[Data extracted from a collection]
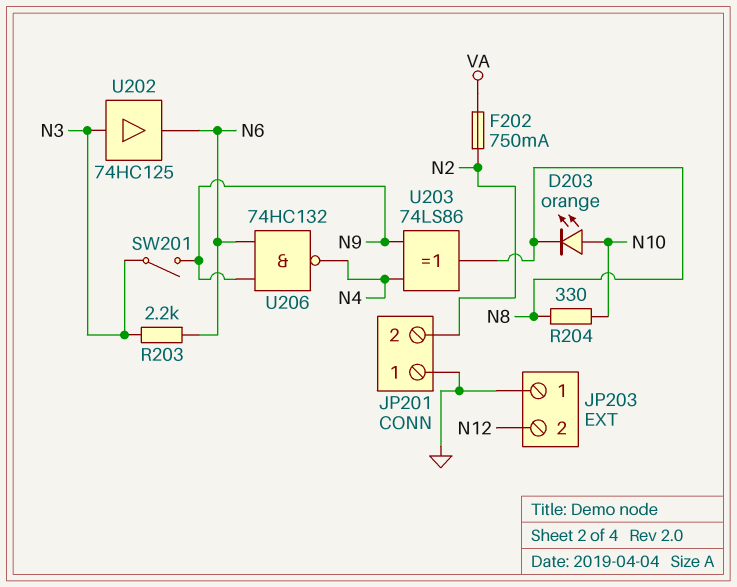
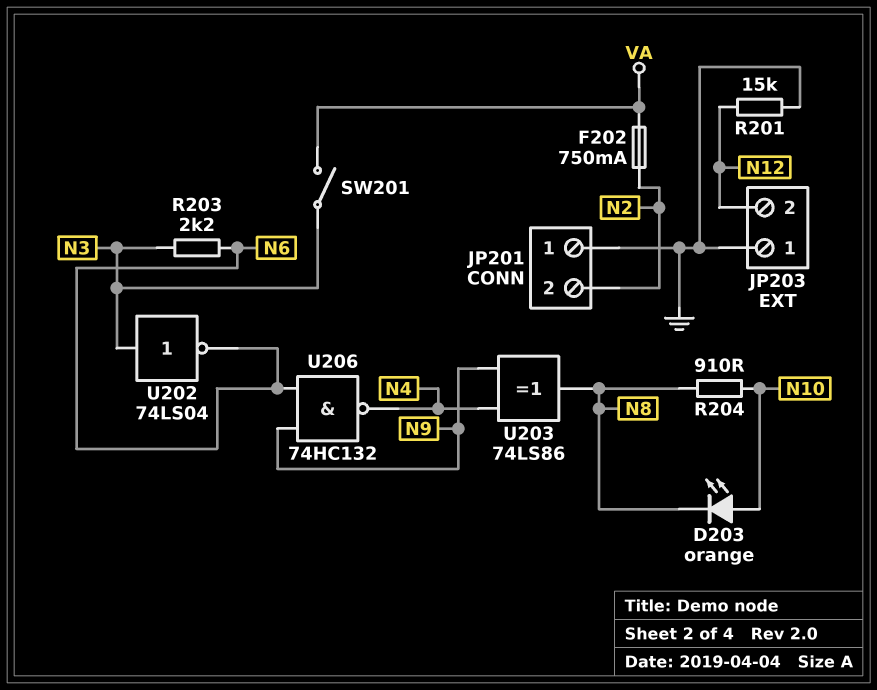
R201: none -> 15k (GND, N12)
R204: 330 (N8, N10) -> 910 (N8, N10)
SW201: switch (N3, N9) -> switch (N3, VA)
U202: buffer 74HC125 (in N3, out N6) -> NOT 74LS04 (in N3, out N6)

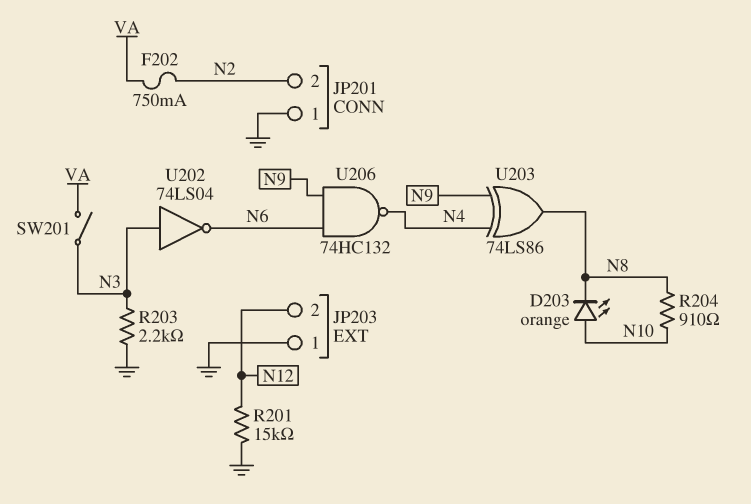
R203: 2.2k (N3, N6) -> 2.2k (GND, N3)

Assigned task:
Make a word-for-word copy of the records above, excluding all pictures.

Task response:
R201: none -> 15k (GND, N12)
R204: 330 (N8, N10) -> 910 (N8, N10)
SW201: switch (N3, N9) -> switch (N3, VA)
U202: buffer 74HC125 (in N3, out N6) -> NOT 74LS04 (in N3, out N6)

R203: 2.2k (N3, N6) -> 2.2k (GND, N3)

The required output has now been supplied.